-- Start of Entries supplied --

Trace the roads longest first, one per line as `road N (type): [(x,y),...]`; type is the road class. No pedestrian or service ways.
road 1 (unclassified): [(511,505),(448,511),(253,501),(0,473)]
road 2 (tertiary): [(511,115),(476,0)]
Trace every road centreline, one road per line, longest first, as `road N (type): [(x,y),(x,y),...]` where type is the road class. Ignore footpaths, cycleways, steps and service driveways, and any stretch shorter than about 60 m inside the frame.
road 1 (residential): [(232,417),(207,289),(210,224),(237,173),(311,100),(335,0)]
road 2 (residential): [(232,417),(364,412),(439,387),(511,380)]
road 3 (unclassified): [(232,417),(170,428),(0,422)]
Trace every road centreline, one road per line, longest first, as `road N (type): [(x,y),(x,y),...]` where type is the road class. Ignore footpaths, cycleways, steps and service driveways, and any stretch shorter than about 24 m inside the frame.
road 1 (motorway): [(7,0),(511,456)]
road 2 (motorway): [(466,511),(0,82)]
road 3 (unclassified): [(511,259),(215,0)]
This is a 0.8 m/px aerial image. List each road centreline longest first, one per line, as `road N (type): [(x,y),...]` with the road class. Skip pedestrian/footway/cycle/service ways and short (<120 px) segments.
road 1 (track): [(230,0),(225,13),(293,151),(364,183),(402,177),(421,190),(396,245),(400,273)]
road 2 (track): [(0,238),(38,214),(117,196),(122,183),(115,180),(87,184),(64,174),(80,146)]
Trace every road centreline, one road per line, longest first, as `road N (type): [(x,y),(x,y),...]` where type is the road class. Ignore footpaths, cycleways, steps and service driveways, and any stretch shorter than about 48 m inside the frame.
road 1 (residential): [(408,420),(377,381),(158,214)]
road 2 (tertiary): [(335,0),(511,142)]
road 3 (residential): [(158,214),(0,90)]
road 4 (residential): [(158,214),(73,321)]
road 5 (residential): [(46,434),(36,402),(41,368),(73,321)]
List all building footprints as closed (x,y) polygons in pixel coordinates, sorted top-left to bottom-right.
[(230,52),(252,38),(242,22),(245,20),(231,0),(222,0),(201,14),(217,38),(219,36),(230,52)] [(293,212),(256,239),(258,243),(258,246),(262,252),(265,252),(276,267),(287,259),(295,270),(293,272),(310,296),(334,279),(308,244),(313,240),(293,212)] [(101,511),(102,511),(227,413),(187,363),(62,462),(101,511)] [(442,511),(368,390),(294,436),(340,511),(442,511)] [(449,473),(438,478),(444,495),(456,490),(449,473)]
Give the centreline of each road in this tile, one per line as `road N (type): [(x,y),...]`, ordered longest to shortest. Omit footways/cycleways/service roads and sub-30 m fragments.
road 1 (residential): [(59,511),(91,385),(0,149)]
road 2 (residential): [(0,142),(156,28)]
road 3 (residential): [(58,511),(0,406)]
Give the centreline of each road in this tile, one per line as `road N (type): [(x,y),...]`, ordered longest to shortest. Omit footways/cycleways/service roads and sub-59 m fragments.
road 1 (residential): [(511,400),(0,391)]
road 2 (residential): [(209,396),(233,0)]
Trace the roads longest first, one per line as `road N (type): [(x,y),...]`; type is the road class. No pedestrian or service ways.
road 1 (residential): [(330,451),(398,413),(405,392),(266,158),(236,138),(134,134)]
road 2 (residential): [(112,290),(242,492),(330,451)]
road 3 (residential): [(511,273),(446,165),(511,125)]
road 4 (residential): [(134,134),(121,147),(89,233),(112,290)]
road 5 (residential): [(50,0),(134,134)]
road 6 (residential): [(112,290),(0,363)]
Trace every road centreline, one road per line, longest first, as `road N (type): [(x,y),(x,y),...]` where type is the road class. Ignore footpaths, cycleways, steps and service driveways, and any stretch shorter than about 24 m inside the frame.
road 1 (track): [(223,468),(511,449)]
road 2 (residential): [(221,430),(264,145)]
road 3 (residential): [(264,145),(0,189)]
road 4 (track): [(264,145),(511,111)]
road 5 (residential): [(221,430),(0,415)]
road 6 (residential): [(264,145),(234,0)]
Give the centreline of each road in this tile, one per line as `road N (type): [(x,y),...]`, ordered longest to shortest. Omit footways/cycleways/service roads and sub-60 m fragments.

-- End of Entries supplied --

### The exercise:
Copy every one of the records above word for word, keeping each line unchanged and in its original order.

### Solution for this task:
Trace the roads longest first, one per line as `road N (type): [(x,y),...]`; type is the road class. No pedestrian or service ways.
road 1 (unclassified): [(511,505),(448,511),(253,501),(0,473)]
road 2 (tertiary): [(511,115),(476,0)]
Trace every road centreline, one road per line, longest first, as `road N (type): [(x,y),(x,y),...]` where type is the road class. Ignore footpaths, cycleways, steps and service driveways, and any stretch shorter than about 60 m inside the frame.
road 1 (residential): [(232,417),(207,289),(210,224),(237,173),(311,100),(335,0)]
road 2 (residential): [(232,417),(364,412),(439,387),(511,380)]
road 3 (unclassified): [(232,417),(170,428),(0,422)]
Trace every road centreline, one road per line, longest first, as `road N (type): [(x,y),(x,y),...]` where type is the road class. Ignore footpaths, cycleways, steps and service driveways, and any stretch shorter than about 24 m inside the frame.
road 1 (motorway): [(7,0),(511,456)]
road 2 (motorway): [(466,511),(0,82)]
road 3 (unclassified): [(511,259),(215,0)]
This is a 0.8 m/px aerial image. List each road centreline longest first, one per line, as `road N (type): [(x,y),...]` with the road class. Skip pedestrian/footway/cycle/service ways and short (<120 px) segments.
road 1 (track): [(230,0),(225,13),(293,151),(364,183),(402,177),(421,190),(396,245),(400,273)]
road 2 (track): [(0,238),(38,214),(117,196),(122,183),(115,180),(87,184),(64,174),(80,146)]
Trace every road centreline, one road per line, longest first, as `road N (type): [(x,y),(x,y),...]` where type is the road class. Ignore footpaths, cycleways, steps and service driveways, and any stretch shorter than about 48 m inside the frame.
road 1 (residential): [(408,420),(377,381),(158,214)]
road 2 (tertiary): [(335,0),(511,142)]
road 3 (residential): [(158,214),(0,90)]
road 4 (residential): [(158,214),(73,321)]
road 5 (residential): [(46,434),(36,402),(41,368),(73,321)]
List all building footprints as closed (x,y) polygons in pixel coordinates, sorted top-left to bottom-right.
[(230,52),(252,38),(242,22),(245,20),(231,0),(222,0),(201,14),(217,38),(219,36),(230,52)] [(293,212),(256,239),(258,243),(258,246),(262,252),(265,252),(276,267),(287,259),(295,270),(293,272),(310,296),(334,279),(308,244),(313,240),(293,212)] [(101,511),(102,511),(227,413),(187,363),(62,462),(101,511)] [(442,511),(368,390),(294,436),(340,511),(442,511)] [(449,473),(438,478),(444,495),(456,490),(449,473)]
Give the centreline of each road in this tile, one per line as `road N (type): [(x,y),...]`, ordered longest to shortest. Omit footways/cycleways/service roads and sub-30 m fragments.
road 1 (residential): [(59,511),(91,385),(0,149)]
road 2 (residential): [(0,142),(156,28)]
road 3 (residential): [(58,511),(0,406)]
Give the centreline of each road in this tile, one per line as `road N (type): [(x,y),...]`, ordered longest to shortest. Omit footways/cycleways/service roads and sub-59 m fragments.
road 1 (residential): [(511,400),(0,391)]
road 2 (residential): [(209,396),(233,0)]
Trace the roads longest first, one per line as `road N (type): [(x,y),...]`; type is the road class. No pedestrian or service ways.
road 1 (residential): [(330,451),(398,413),(405,392),(266,158),(236,138),(134,134)]
road 2 (residential): [(112,290),(242,492),(330,451)]
road 3 (residential): [(511,273),(446,165),(511,125)]
road 4 (residential): [(134,134),(121,147),(89,233),(112,290)]
road 5 (residential): [(50,0),(134,134)]
road 6 (residential): [(112,290),(0,363)]
Trace every road centreline, one road per line, longest first, as `road N (type): [(x,y),(x,y),...]` where type is the road class. Ignore footpaths, cycleways, steps and service driveways, and any stretch shorter than about 24 m inside the frame.
road 1 (track): [(223,468),(511,449)]
road 2 (residential): [(221,430),(264,145)]
road 3 (residential): [(264,145),(0,189)]
road 4 (track): [(264,145),(511,111)]
road 5 (residential): [(221,430),(0,415)]
road 6 (residential): [(264,145),(234,0)]
Give the centreline of each road in this tile, one per line as `road N (type): [(x,y),...]`, ordered longest to shortest. Omit footways/cycleways/service roads and sub-60 m fragments.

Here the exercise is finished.